# WORK INSTRUCTION
Records follow. Pull out every line that contains "blue".

# AVAILABLE DATA
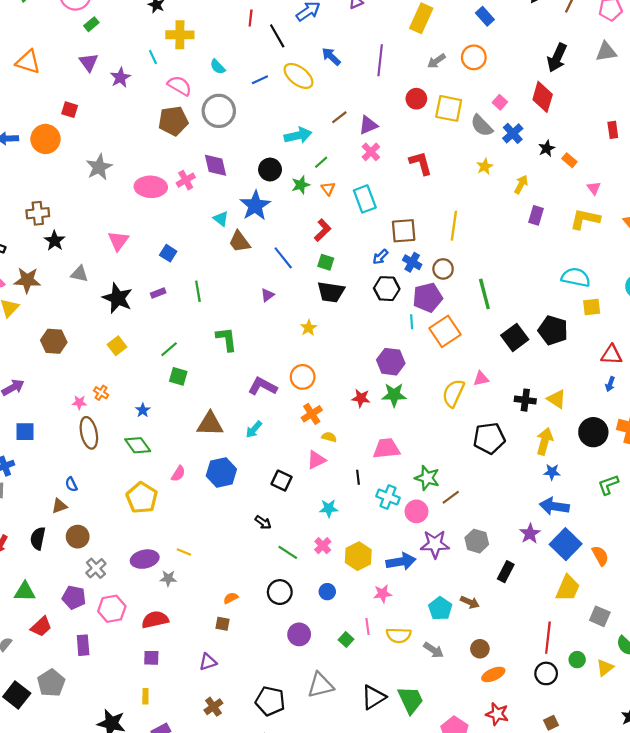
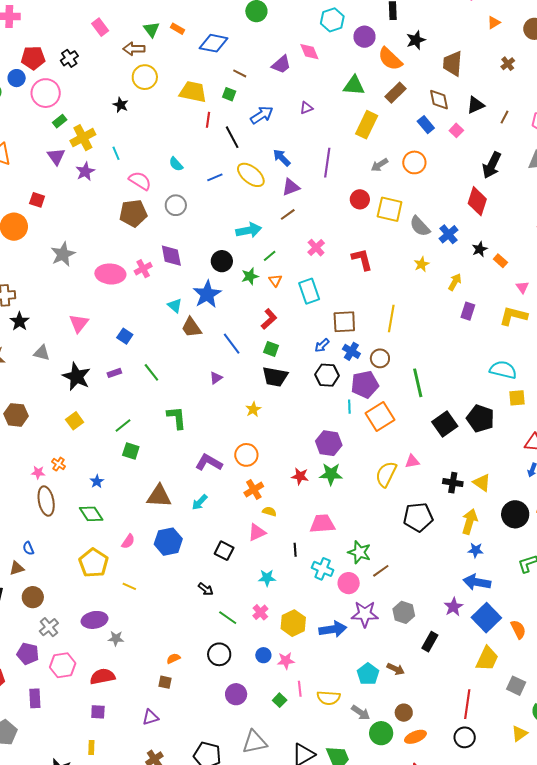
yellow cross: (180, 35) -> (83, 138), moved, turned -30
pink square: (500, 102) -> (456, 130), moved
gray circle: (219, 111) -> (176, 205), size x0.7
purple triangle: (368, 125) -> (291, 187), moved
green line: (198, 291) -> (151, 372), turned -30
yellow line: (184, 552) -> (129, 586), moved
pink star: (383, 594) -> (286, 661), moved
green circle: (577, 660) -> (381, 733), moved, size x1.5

* * *

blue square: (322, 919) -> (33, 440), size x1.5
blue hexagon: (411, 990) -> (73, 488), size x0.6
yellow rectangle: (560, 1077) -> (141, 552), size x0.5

# YOUR SOLUTION
blue square: (322, 919) -> (33, 440), size x1.5
blue hexagon: (411, 990) -> (73, 488), size x0.6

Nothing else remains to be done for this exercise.